- **Problem to solve**
How do the lines below between the ones holding "R214: 18k (J202/1, VOL) -> 13k (J202/1, VOL)" and "U6: NAND 74HC132", inclusive, read? Give them again exactly, with no other lines.

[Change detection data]
+ + + + + + +

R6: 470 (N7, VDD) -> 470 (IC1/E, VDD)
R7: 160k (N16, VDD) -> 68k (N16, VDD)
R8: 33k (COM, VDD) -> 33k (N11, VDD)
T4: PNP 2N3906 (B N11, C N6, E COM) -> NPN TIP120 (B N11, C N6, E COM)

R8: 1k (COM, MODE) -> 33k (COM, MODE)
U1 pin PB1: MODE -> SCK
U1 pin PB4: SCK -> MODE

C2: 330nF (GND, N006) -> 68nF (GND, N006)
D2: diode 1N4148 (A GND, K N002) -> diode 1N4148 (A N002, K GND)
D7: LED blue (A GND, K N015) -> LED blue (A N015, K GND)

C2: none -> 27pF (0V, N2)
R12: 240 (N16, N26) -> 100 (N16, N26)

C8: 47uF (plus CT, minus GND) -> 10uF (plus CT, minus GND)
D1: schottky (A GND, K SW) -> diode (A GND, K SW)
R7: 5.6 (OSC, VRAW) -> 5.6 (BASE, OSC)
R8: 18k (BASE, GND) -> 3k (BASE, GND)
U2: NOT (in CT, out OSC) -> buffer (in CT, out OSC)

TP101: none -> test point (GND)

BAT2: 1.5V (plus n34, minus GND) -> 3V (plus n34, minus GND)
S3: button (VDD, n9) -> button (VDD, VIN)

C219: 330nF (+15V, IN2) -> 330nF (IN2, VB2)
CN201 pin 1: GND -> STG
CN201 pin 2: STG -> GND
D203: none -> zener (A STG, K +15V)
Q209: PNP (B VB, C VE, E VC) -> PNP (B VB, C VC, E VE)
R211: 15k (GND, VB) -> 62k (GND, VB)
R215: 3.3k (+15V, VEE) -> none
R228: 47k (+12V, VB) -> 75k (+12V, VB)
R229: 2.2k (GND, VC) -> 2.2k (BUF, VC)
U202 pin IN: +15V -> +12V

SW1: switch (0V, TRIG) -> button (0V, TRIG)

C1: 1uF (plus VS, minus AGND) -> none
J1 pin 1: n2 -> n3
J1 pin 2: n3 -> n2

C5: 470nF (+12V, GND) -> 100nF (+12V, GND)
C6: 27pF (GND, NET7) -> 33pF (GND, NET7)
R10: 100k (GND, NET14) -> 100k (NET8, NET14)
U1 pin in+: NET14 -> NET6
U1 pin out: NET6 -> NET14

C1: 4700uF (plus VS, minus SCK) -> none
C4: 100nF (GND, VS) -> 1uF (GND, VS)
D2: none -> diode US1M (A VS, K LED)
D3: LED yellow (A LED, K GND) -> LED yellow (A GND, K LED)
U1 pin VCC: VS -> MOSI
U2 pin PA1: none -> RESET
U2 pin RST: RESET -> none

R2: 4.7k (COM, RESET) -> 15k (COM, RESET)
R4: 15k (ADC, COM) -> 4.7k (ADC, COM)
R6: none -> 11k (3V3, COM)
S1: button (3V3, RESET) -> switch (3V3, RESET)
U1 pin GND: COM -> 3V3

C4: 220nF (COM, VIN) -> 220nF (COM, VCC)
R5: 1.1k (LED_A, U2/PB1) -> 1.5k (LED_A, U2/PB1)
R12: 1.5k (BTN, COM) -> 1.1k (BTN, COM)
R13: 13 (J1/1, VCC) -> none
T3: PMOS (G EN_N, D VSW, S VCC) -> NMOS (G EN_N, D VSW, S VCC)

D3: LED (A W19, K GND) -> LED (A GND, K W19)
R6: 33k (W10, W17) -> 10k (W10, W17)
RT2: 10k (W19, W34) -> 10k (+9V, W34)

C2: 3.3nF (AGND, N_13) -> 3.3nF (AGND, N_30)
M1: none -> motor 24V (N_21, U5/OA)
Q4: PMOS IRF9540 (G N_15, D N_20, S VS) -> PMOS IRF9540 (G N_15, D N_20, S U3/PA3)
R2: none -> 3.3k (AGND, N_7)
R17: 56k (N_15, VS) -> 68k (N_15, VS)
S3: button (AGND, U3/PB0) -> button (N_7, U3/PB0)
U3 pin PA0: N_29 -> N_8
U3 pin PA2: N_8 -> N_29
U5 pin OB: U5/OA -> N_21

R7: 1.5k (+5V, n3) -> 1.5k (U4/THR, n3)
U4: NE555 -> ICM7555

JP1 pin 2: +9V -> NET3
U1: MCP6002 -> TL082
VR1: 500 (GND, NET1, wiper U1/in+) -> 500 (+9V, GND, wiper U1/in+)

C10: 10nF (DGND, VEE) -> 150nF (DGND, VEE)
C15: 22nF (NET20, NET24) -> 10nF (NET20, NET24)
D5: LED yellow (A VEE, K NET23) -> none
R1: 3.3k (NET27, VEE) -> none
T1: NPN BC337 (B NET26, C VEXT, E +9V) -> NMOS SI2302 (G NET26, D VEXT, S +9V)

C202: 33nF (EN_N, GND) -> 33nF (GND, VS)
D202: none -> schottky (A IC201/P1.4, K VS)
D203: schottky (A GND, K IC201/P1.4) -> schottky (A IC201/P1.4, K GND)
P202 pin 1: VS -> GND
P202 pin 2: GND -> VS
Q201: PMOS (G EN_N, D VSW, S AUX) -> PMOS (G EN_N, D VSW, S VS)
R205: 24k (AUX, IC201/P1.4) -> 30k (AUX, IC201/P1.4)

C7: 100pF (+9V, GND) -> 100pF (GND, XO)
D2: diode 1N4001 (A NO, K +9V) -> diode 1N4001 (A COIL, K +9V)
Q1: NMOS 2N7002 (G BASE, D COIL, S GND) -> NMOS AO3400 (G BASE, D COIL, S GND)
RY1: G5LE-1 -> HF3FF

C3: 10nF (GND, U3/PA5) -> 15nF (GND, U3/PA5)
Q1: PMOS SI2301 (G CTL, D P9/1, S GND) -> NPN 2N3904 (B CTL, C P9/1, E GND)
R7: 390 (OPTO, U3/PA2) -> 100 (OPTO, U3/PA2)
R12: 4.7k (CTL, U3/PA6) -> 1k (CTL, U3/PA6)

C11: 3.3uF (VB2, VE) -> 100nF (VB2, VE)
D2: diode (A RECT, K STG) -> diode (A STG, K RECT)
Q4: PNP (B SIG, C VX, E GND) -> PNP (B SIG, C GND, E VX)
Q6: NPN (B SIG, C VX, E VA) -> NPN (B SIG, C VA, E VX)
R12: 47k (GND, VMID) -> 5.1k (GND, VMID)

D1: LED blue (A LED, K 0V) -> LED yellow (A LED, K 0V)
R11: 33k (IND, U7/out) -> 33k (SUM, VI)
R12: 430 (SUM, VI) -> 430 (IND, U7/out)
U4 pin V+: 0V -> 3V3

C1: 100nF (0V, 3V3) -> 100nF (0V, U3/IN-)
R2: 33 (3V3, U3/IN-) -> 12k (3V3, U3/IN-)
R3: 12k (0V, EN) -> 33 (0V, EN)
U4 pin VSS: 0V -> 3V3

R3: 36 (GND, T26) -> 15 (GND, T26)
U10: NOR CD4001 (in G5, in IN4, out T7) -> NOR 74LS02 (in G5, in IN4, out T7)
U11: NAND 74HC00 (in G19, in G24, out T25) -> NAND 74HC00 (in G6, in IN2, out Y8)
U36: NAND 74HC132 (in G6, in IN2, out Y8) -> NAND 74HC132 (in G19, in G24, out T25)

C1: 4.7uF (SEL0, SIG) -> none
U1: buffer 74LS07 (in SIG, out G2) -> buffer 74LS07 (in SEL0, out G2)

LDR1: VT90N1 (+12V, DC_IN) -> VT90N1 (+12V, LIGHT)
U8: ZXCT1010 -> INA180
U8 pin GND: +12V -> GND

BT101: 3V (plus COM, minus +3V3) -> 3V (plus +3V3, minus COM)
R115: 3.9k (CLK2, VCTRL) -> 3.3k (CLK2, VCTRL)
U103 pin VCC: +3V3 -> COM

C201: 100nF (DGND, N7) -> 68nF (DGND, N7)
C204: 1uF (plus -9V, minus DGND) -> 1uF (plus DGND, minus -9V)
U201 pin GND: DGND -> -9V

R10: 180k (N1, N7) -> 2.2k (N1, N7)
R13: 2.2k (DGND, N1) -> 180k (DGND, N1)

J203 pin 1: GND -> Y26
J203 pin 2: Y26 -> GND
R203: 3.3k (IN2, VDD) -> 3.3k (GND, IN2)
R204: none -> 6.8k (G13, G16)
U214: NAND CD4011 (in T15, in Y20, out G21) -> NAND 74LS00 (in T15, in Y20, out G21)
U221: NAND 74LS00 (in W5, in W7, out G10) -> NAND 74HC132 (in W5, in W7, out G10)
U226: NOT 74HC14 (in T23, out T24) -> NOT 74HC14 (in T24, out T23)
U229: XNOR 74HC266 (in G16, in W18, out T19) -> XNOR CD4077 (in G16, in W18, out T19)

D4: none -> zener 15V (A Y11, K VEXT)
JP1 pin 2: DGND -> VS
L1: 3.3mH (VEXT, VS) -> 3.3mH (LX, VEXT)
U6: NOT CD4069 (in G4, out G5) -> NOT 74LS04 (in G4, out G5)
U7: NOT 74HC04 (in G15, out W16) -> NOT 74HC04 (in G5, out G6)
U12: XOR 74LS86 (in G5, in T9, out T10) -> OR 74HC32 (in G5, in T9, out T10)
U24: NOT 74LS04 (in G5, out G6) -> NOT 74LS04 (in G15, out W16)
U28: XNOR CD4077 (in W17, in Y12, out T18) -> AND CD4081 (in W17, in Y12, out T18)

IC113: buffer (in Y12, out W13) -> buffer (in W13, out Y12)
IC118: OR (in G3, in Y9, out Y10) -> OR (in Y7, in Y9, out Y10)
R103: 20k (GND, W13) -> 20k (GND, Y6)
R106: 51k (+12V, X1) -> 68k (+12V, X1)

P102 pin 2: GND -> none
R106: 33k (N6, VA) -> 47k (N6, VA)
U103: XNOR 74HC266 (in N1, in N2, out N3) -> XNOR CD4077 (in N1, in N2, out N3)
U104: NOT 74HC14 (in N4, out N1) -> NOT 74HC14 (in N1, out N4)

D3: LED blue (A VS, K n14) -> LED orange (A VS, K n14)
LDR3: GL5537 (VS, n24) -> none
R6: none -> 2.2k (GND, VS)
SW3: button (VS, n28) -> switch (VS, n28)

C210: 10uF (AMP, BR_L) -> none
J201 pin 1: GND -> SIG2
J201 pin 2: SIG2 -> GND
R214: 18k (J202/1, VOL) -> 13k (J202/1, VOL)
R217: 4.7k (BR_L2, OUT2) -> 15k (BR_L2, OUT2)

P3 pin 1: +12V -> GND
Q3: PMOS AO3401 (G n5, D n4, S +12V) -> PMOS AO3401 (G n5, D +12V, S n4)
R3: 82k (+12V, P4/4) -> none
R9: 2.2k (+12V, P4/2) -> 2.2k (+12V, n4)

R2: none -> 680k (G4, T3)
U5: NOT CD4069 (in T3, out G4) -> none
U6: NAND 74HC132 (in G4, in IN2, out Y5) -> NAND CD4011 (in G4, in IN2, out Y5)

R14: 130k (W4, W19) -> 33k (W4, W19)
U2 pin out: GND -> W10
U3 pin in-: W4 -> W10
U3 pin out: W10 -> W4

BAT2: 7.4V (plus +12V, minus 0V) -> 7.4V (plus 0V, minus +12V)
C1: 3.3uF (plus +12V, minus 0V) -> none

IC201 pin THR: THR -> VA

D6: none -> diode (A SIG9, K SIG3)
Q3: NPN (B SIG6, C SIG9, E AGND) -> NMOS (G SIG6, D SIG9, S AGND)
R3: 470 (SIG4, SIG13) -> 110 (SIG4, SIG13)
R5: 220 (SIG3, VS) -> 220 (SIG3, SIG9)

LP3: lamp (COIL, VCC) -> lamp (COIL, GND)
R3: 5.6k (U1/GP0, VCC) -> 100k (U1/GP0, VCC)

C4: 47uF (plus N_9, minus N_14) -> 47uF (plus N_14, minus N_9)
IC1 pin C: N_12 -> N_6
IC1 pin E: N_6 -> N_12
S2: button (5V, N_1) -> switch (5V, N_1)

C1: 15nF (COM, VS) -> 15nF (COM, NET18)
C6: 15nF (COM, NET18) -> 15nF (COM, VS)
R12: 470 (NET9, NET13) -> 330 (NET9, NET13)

+ + + + + + +

- **Reply**
R214: 18k (J202/1, VOL) -> 13k (J202/1, VOL)
R217: 4.7k (BR_L2, OUT2) -> 15k (BR_L2, OUT2)

P3 pin 1: +12V -> GND
Q3: PMOS AO3401 (G n5, D n4, S +12V) -> PMOS AO3401 (G n5, D +12V, S n4)
R3: 82k (+12V, P4/4) -> none
R9: 2.2k (+12V, P4/2) -> 2.2k (+12V, n4)

R2: none -> 680k (G4, T3)
U5: NOT CD4069 (in T3, out G4) -> none
U6: NAND 74HC132 (in G4, in IN2, out Y5) -> NAND CD4011 (in G4, in IN2, out Y5)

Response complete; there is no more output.